Every line from the one with "(394, 232) = (490, 307): white" to the one with "(607, 297) = (779, 282): orange", including those two, is to be copied exactly; all other lines of the entries below are left out.

——

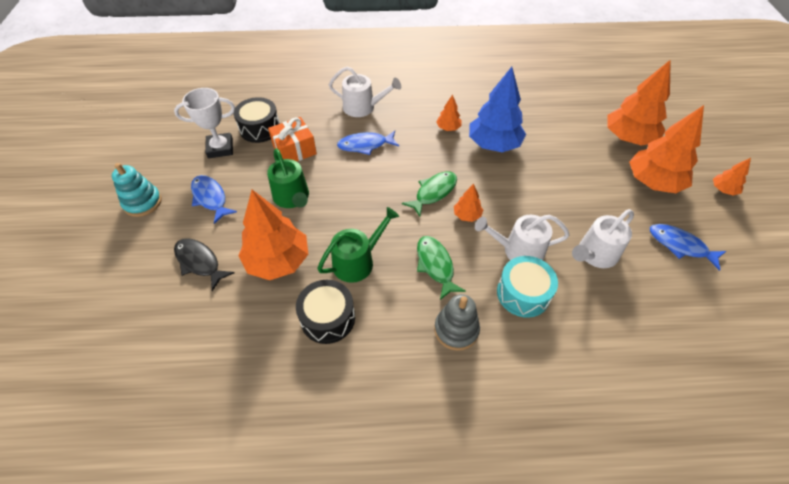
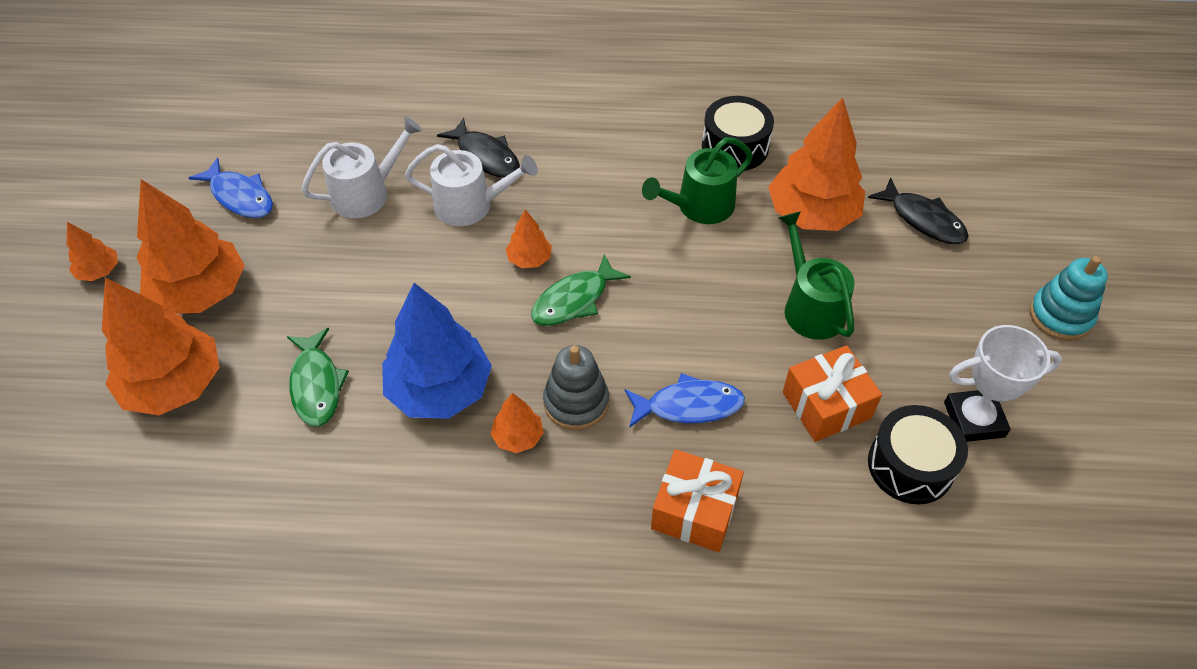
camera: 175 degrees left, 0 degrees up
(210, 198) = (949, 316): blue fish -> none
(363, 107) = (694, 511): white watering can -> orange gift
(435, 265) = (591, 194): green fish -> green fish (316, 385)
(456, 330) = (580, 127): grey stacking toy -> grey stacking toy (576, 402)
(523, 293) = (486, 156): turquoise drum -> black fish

——

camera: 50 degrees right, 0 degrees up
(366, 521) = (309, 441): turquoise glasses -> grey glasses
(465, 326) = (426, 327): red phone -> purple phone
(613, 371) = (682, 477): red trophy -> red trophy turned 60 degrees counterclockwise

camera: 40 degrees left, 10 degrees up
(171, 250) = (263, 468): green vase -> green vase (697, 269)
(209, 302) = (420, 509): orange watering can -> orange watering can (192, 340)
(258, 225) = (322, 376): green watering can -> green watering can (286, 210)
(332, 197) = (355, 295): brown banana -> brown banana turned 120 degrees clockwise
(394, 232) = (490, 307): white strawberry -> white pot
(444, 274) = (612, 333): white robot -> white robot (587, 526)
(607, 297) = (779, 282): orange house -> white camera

——

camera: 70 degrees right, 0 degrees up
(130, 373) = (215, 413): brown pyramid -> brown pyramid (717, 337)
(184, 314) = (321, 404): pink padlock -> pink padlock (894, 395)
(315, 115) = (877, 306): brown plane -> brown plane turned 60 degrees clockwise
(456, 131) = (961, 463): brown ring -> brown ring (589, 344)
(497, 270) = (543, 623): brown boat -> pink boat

——

#### ANSWER SPACE
(394, 232) = (490, 307): white strawberry -> white pot
(444, 274) = (612, 333): white robot -> white robot (587, 526)
(607, 297) = (779, 282): orange house -> white camera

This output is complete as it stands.